→ **Description of the task**: Please give the entries below again exactly, omitting every picture.

(Source records)

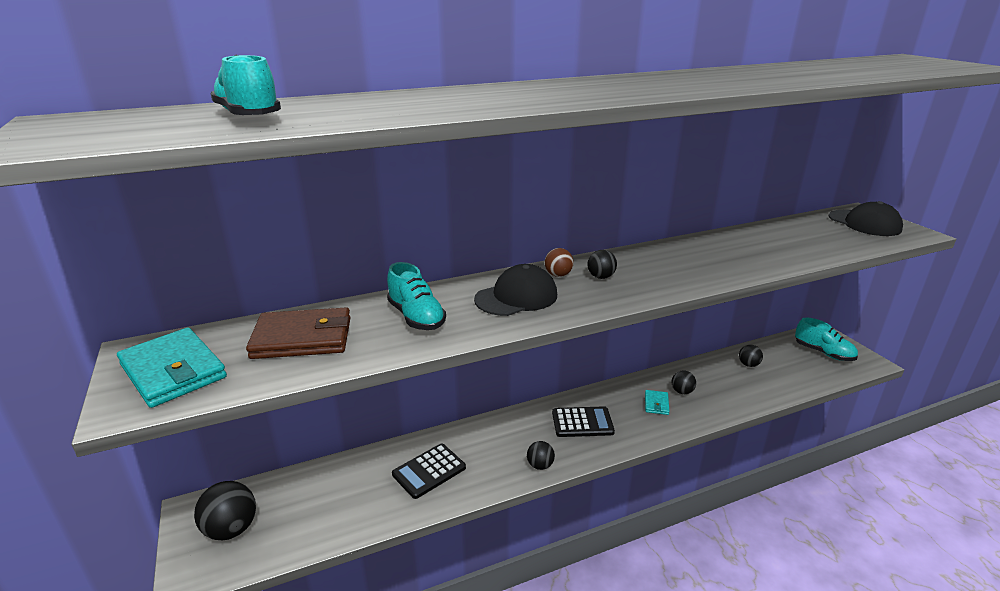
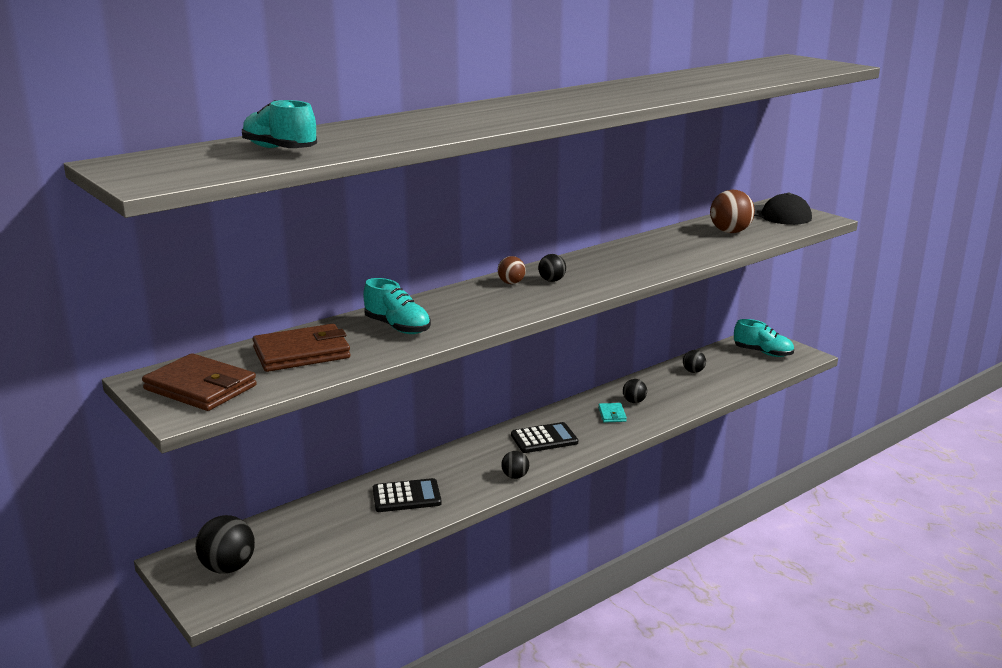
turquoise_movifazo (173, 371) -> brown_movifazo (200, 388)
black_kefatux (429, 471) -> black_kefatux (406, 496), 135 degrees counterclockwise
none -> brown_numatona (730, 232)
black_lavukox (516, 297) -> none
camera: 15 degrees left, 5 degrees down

→ **Solution to the problem**:
turquoise_movifazo (173, 371) -> brown_movifazo (200, 388)
black_kefatux (429, 471) -> black_kefatux (406, 496), 135 degrees counterclockwise
none -> brown_numatona (730, 232)
black_lavukox (516, 297) -> none
camera: 15 degrees left, 5 degrees down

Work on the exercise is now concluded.